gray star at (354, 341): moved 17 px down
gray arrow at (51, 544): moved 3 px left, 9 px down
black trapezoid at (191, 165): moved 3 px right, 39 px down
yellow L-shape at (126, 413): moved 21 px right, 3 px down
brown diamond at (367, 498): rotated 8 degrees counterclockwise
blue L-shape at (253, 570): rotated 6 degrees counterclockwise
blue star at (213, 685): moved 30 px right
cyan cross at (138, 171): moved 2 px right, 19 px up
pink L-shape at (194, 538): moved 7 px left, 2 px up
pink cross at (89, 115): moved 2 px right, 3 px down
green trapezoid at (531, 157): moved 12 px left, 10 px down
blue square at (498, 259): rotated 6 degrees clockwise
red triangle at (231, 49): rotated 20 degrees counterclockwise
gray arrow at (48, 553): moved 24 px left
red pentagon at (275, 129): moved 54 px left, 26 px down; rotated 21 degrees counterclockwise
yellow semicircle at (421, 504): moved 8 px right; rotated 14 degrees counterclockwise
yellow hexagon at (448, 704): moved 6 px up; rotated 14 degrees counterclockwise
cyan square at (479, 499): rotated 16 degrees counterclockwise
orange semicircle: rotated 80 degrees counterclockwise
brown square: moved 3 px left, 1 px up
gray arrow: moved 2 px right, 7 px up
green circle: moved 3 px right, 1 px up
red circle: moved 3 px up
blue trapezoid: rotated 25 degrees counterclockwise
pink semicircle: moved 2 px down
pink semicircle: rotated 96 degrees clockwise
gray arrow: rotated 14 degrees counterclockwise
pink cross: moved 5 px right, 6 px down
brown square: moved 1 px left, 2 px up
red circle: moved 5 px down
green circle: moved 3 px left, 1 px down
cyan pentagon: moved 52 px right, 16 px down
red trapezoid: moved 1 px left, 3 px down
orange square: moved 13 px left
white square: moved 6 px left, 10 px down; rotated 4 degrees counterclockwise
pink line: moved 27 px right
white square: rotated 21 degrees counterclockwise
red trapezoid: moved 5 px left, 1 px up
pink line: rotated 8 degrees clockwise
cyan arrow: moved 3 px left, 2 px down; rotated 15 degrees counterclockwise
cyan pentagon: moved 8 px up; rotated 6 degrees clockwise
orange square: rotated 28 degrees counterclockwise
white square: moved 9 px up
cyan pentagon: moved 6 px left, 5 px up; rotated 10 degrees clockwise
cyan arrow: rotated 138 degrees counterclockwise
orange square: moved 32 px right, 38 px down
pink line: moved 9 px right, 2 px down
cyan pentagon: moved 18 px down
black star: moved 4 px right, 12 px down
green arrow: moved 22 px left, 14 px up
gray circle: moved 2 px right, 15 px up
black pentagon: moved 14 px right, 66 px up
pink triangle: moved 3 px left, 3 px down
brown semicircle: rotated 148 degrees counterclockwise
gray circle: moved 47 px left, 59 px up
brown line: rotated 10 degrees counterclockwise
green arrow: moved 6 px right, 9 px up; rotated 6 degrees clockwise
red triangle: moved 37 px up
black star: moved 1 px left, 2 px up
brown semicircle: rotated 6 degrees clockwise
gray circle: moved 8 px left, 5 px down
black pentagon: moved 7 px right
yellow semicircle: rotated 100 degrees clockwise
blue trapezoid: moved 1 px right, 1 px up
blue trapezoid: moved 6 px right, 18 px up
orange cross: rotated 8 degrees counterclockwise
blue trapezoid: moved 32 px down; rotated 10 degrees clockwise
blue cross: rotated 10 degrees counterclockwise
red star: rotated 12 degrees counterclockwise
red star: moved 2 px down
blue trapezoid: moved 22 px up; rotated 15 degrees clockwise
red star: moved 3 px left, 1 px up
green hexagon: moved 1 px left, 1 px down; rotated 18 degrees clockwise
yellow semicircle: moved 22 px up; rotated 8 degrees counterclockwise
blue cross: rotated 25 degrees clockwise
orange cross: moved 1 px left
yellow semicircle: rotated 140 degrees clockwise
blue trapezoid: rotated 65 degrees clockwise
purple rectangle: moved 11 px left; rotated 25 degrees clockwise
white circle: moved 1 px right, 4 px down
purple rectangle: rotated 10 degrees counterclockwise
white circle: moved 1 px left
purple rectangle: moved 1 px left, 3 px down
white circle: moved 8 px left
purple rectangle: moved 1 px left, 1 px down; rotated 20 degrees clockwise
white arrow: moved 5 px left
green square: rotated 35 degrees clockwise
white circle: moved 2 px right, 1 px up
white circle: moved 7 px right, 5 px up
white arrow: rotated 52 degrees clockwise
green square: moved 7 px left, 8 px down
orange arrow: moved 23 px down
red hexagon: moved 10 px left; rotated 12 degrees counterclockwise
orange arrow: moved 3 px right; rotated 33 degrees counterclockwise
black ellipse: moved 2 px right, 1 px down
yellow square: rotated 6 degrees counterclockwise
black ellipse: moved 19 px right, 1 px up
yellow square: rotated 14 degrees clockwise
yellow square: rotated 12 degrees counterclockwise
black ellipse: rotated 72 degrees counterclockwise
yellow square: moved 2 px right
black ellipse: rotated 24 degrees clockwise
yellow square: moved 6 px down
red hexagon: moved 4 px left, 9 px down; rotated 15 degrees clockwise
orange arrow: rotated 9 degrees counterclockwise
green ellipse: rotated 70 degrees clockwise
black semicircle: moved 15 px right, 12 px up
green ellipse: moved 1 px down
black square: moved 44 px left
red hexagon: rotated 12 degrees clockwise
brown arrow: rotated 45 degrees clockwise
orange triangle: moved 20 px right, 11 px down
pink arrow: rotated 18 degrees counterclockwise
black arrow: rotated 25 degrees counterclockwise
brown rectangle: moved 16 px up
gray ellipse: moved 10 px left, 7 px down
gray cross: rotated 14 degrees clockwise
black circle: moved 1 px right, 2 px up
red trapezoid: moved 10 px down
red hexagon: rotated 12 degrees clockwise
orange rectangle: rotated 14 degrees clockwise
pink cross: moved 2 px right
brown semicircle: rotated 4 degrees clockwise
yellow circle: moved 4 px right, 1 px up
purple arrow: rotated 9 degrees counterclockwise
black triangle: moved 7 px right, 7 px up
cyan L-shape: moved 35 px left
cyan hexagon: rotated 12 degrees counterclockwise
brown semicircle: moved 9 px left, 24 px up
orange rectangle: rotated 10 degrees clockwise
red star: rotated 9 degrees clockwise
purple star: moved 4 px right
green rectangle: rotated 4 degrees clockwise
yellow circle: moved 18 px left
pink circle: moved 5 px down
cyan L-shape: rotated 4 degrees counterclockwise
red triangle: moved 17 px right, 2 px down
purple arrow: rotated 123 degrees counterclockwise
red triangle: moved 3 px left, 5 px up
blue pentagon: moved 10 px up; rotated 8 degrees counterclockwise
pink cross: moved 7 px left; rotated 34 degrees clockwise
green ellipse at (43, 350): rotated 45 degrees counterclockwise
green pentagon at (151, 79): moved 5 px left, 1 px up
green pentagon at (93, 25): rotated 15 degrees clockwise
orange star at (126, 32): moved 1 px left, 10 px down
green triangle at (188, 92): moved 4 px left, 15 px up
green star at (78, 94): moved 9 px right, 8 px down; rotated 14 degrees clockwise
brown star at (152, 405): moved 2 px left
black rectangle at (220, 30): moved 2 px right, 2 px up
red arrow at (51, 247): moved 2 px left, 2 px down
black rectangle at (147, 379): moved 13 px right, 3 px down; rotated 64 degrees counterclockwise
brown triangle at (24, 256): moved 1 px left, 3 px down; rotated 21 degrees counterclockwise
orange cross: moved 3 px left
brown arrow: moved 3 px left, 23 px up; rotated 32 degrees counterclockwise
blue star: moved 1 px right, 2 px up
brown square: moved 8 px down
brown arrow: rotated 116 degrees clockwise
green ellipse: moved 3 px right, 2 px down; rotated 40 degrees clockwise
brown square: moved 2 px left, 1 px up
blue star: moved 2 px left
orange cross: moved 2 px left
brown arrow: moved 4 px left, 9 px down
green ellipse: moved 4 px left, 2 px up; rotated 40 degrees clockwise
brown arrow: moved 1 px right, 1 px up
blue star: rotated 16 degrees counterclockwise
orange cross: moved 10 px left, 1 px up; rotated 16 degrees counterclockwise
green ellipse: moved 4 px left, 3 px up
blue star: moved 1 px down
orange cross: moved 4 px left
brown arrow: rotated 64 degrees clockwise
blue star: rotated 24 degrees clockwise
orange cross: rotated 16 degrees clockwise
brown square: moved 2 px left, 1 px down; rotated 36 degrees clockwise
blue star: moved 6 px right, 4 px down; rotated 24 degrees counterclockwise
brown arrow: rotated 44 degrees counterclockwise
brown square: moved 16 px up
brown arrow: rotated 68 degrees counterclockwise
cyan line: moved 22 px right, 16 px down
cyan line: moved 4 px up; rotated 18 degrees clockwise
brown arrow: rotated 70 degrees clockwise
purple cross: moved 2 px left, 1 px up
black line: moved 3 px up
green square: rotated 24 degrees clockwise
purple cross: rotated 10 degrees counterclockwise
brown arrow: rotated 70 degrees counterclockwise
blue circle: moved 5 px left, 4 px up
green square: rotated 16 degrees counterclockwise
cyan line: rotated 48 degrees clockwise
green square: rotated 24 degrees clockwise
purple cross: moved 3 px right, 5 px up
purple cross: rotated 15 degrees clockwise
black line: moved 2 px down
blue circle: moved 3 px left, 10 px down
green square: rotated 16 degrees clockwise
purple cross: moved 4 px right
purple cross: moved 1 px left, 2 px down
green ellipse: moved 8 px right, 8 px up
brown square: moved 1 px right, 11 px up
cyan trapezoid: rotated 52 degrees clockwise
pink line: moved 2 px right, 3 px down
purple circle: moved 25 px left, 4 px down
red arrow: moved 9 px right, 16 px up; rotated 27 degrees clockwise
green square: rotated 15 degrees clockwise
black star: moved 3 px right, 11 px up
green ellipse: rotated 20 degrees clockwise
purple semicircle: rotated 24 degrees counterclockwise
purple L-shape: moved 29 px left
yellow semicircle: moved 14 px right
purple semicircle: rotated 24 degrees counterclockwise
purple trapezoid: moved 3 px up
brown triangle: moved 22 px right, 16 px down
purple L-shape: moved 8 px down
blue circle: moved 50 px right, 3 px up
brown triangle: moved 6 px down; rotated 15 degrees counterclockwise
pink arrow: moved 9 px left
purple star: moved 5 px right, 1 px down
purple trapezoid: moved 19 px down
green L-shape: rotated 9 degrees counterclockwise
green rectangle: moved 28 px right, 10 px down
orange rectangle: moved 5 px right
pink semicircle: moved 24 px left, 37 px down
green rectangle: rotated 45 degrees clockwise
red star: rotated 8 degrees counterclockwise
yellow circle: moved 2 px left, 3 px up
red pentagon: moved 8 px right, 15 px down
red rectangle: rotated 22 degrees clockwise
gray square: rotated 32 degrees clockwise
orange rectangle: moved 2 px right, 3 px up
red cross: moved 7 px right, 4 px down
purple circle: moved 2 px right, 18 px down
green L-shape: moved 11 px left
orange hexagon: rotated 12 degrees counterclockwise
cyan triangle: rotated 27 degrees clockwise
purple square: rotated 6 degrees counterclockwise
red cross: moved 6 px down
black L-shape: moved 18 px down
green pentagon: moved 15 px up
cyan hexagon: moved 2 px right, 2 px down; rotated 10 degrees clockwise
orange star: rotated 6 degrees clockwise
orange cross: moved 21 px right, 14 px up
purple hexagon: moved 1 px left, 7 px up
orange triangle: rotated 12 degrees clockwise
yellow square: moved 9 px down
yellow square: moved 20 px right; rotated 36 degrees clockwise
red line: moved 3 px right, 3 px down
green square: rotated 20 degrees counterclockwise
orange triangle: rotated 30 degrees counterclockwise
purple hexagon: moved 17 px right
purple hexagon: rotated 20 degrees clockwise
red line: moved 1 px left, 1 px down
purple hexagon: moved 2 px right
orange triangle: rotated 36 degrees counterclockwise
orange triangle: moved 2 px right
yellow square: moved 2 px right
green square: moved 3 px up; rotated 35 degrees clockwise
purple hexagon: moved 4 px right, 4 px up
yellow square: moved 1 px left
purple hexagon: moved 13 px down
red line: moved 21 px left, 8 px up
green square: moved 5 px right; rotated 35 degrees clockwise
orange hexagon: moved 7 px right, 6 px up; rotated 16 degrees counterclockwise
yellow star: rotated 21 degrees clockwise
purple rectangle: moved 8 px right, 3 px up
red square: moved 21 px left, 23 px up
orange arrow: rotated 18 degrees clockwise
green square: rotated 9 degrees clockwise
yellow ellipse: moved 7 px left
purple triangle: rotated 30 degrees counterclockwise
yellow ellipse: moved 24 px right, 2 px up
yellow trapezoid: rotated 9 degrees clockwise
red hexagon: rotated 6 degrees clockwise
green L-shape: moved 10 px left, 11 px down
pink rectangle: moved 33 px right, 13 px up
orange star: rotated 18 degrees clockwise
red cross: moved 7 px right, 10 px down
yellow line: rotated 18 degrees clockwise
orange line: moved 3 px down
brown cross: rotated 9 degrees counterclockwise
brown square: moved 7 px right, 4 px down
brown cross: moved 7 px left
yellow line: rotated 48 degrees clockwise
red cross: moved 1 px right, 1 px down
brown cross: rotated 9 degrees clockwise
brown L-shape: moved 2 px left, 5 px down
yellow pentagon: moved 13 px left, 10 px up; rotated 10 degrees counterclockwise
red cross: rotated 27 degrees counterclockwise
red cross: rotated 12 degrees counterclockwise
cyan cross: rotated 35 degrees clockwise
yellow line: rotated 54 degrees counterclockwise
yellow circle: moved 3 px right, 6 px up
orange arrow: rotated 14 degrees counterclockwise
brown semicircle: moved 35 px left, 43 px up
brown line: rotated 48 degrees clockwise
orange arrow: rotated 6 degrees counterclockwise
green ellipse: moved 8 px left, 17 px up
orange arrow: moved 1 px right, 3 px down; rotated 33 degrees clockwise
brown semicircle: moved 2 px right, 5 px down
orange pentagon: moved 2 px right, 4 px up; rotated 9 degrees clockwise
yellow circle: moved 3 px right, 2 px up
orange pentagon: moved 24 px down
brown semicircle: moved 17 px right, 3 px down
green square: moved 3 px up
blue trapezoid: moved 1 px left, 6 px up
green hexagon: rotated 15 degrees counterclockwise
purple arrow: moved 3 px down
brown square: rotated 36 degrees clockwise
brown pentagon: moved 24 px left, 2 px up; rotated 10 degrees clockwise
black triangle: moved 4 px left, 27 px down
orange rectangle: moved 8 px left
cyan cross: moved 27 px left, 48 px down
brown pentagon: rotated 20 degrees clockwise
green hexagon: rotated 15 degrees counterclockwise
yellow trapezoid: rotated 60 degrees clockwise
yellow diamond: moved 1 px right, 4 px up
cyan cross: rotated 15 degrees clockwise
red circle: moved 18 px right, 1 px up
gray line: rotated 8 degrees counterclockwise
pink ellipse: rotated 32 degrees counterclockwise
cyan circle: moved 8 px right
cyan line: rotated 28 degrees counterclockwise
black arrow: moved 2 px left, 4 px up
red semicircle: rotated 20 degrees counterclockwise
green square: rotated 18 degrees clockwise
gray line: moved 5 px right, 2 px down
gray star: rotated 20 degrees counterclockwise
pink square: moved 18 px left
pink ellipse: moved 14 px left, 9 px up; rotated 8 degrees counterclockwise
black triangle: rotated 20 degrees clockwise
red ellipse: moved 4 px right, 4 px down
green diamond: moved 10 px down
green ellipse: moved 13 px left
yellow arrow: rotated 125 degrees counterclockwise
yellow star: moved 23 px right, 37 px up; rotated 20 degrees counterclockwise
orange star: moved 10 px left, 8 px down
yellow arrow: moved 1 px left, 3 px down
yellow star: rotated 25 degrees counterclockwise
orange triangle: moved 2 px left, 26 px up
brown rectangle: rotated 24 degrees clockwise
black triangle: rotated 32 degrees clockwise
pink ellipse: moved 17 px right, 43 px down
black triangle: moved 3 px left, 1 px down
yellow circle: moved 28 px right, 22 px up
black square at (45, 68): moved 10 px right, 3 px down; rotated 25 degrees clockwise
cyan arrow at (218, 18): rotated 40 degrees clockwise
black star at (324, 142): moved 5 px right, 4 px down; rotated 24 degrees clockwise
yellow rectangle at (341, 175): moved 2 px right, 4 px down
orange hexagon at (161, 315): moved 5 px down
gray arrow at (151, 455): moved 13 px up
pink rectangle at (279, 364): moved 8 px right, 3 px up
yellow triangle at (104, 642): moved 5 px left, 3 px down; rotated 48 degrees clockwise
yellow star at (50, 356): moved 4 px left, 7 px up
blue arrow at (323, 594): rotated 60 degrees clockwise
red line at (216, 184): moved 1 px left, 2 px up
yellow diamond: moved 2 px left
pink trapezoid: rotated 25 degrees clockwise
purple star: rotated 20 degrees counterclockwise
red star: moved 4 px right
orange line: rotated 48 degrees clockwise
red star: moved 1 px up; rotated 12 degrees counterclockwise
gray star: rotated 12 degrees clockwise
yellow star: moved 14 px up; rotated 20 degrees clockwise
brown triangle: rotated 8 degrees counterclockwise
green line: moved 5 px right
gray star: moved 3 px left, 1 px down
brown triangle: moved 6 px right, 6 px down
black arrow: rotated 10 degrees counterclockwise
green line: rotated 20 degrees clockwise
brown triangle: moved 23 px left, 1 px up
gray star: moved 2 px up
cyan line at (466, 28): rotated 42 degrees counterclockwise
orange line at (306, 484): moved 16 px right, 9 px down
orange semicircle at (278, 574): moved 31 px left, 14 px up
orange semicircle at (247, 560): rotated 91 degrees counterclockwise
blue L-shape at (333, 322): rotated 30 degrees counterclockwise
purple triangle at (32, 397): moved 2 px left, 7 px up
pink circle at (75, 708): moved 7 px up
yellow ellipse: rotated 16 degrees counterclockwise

###

* _Task instructions_
Find every line in the records that contains the string "diamond", matching case exactly, and copy each of those lines.

* _Completed exercise_
brown diamond at (367, 498): rotated 8 degrees counterclockwise
yellow diamond: moved 1 px right, 4 px up
green diamond: moved 10 px down
yellow diamond: moved 2 px left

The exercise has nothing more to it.